» **Work task**
Every entry here should be copied exactly.

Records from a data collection
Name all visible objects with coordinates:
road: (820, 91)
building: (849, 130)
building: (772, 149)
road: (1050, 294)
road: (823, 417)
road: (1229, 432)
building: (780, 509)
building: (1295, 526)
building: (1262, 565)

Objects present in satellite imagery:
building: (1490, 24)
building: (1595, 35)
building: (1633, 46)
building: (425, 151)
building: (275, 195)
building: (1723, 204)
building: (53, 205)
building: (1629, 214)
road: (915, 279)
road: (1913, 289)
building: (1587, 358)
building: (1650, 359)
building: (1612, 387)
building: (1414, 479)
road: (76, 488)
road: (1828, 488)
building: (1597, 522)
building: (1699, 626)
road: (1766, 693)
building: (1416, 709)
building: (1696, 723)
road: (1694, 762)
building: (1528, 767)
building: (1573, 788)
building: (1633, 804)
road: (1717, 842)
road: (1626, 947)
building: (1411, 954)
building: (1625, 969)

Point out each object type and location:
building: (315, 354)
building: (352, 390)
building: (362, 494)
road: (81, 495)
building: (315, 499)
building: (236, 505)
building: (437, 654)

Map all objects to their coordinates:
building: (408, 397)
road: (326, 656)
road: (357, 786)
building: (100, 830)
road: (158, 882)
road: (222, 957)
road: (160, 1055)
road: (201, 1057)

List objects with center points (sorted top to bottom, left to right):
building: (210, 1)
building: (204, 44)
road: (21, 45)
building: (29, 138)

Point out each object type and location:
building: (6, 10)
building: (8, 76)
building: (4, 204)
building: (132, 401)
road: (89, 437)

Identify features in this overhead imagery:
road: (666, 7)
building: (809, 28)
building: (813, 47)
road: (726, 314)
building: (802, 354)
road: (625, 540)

» **Task response**
Name all visible objects with coordinates:
road: (820, 91)
building: (849, 130)
building: (772, 149)
road: (1050, 294)
road: (823, 417)
road: (1229, 432)
building: (780, 509)
building: (1295, 526)
building: (1262, 565)

Objects present in satellite imagery:
building: (1490, 24)
building: (1595, 35)
building: (1633, 46)
building: (425, 151)
building: (275, 195)
building: (1723, 204)
building: (53, 205)
building: (1629, 214)
road: (915, 279)
road: (1913, 289)
building: (1587, 358)
building: (1650, 359)
building: (1612, 387)
building: (1414, 479)
road: (76, 488)
road: (1828, 488)
building: (1597, 522)
building: (1699, 626)
road: (1766, 693)
building: (1416, 709)
building: (1696, 723)
road: (1694, 762)
building: (1528, 767)
building: (1573, 788)
building: (1633, 804)
road: (1717, 842)
road: (1626, 947)
building: (1411, 954)
building: (1625, 969)

Point out each object type and location:
building: (315, 354)
building: (352, 390)
building: (362, 494)
road: (81, 495)
building: (315, 499)
building: (236, 505)
building: (437, 654)

Map all objects to their coordinates:
building: (408, 397)
road: (326, 656)
road: (357, 786)
building: (100, 830)
road: (158, 882)
road: (222, 957)
road: (160, 1055)
road: (201, 1057)

List objects with center points (sorted top to bottom, left to right):
building: (210, 1)
building: (204, 44)
road: (21, 45)
building: (29, 138)

Point out each object type and location:
building: (6, 10)
building: (8, 76)
building: (4, 204)
building: (132, 401)
road: (89, 437)

Identify features in this overhead imagery:
road: (666, 7)
building: (809, 28)
building: (813, 47)
road: (726, 314)
building: (802, 354)
road: (625, 540)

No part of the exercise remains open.